[Data excerpts]

--------------------------------

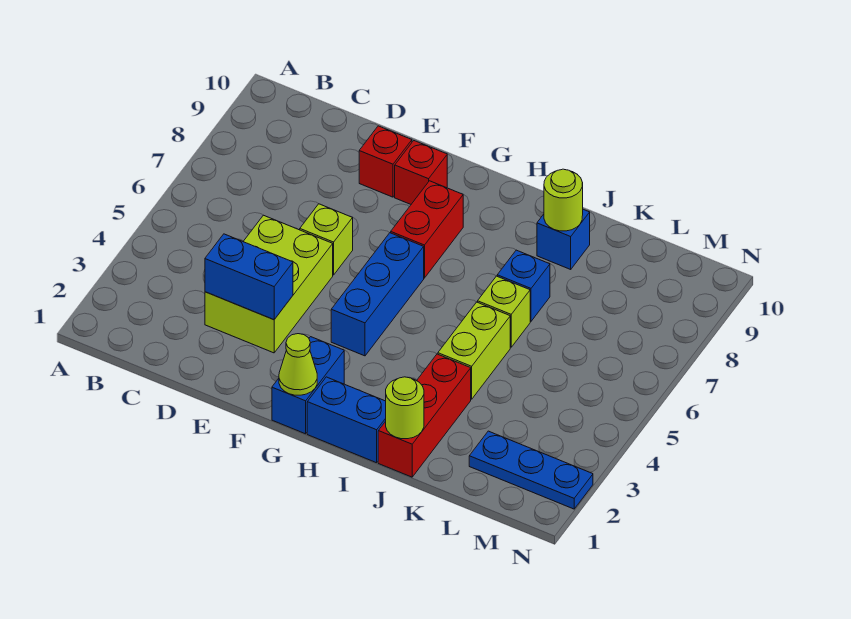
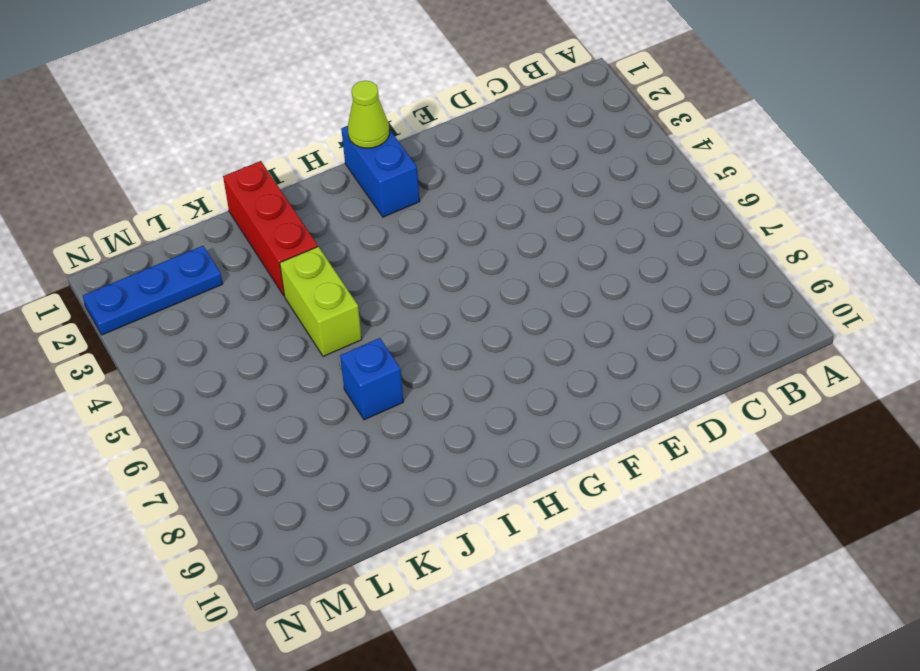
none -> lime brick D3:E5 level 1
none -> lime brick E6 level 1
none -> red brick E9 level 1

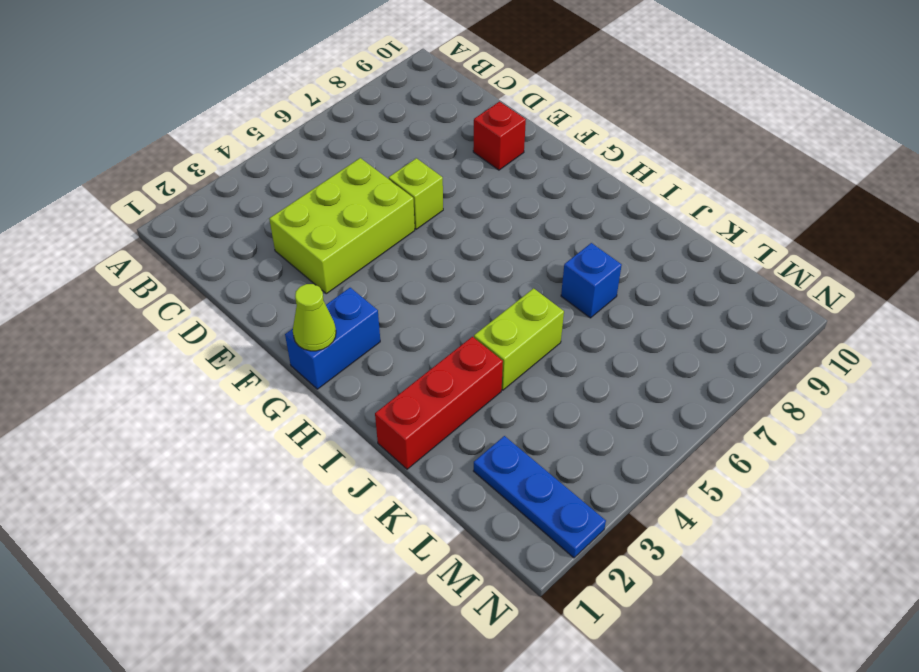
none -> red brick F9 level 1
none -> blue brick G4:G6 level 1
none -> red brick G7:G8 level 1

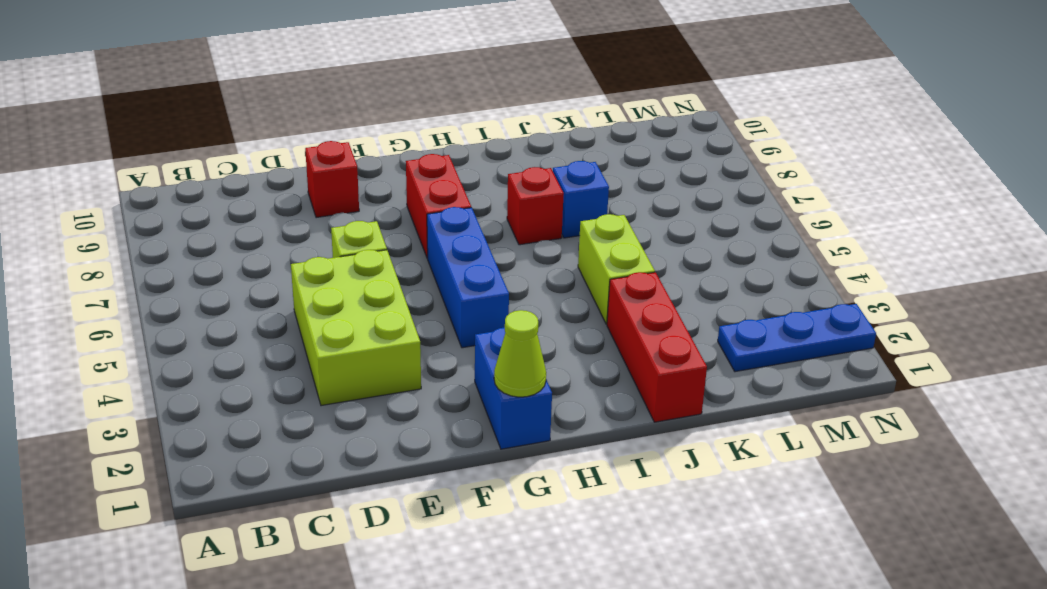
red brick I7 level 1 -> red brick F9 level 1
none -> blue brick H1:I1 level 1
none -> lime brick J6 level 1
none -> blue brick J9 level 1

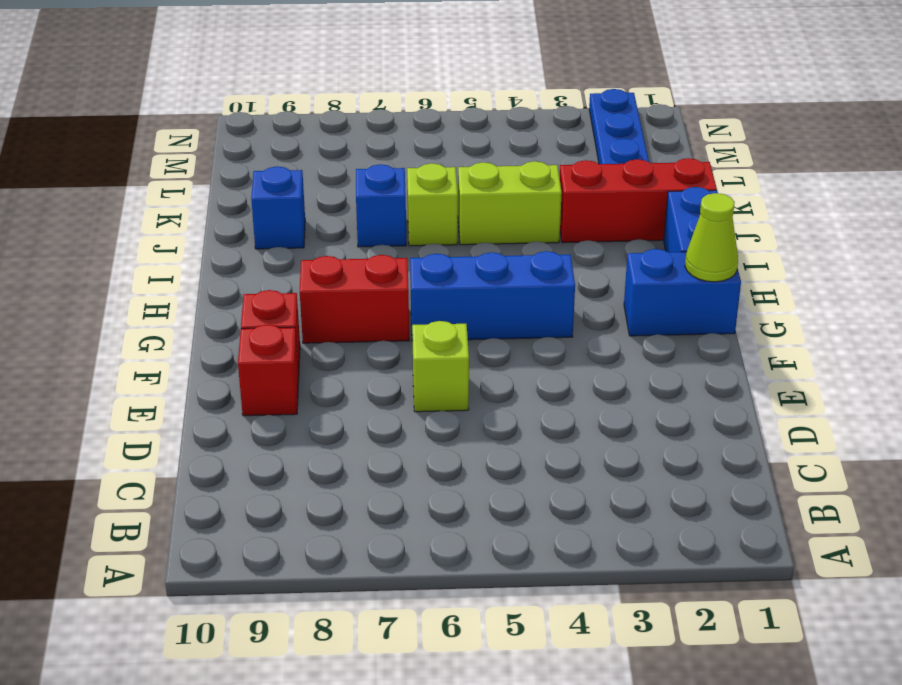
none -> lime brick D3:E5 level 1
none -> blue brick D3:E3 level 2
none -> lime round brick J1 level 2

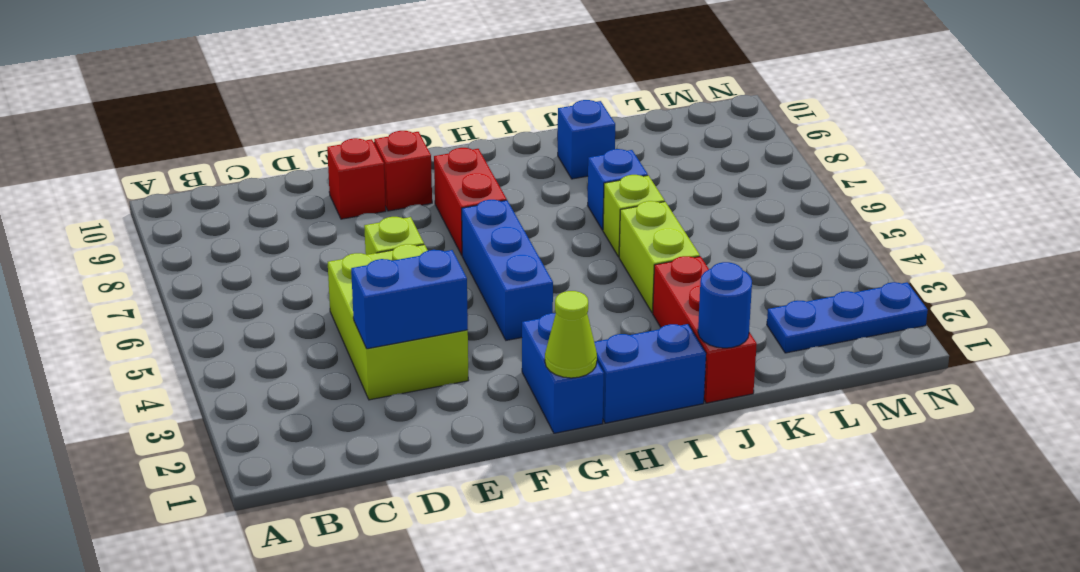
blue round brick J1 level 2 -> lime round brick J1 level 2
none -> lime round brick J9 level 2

--------------------------------

> **YOUR OBJECTIVE**
Where the line containing "blue round brick" appears in the records above, begin copying and continue through the last line; copy each line exactly and include no others.

> **ANSWER**
blue round brick J1 level 2 -> lime round brick J1 level 2
none -> lime round brick J9 level 2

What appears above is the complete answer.